## EXERCISE MATERIAL
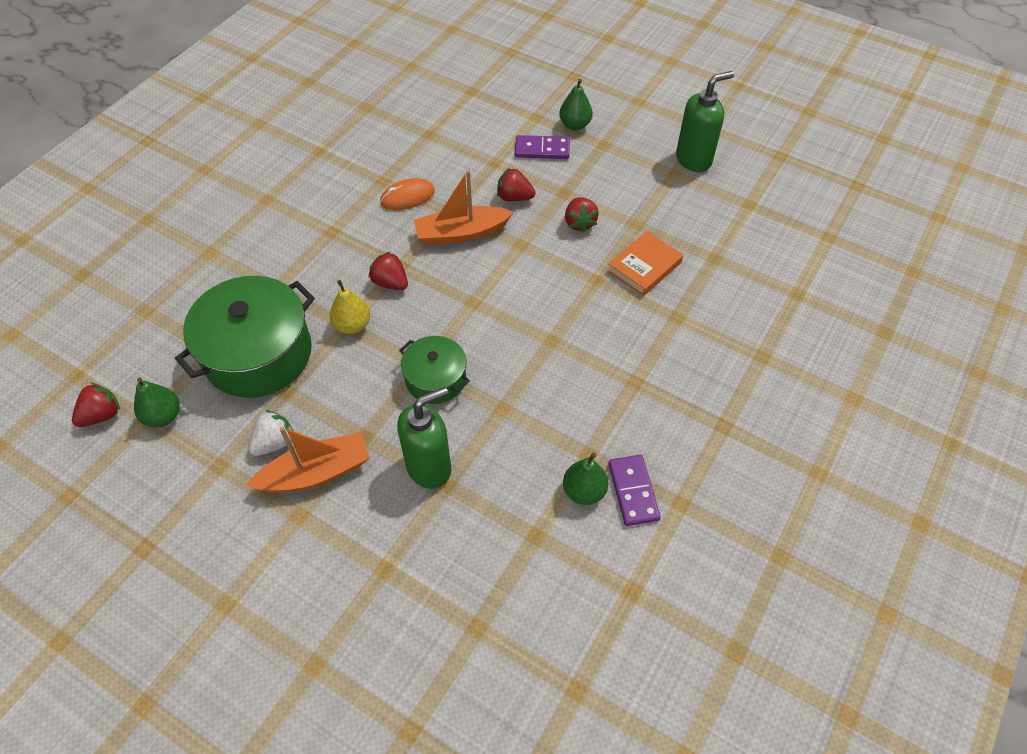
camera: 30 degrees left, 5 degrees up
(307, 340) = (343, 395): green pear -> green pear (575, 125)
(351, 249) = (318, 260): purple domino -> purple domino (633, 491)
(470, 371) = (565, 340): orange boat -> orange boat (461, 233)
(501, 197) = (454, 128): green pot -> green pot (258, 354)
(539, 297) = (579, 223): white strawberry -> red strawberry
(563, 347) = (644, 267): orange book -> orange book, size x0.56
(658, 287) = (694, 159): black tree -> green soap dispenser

## EXERCISE AIM
Report all lines of the data that include the word "orange".

## EXERCISE RESULT
(470, 371) = (565, 340): orange boat -> orange boat (461, 233)
(563, 347) = (644, 267): orange book -> orange book, size x0.56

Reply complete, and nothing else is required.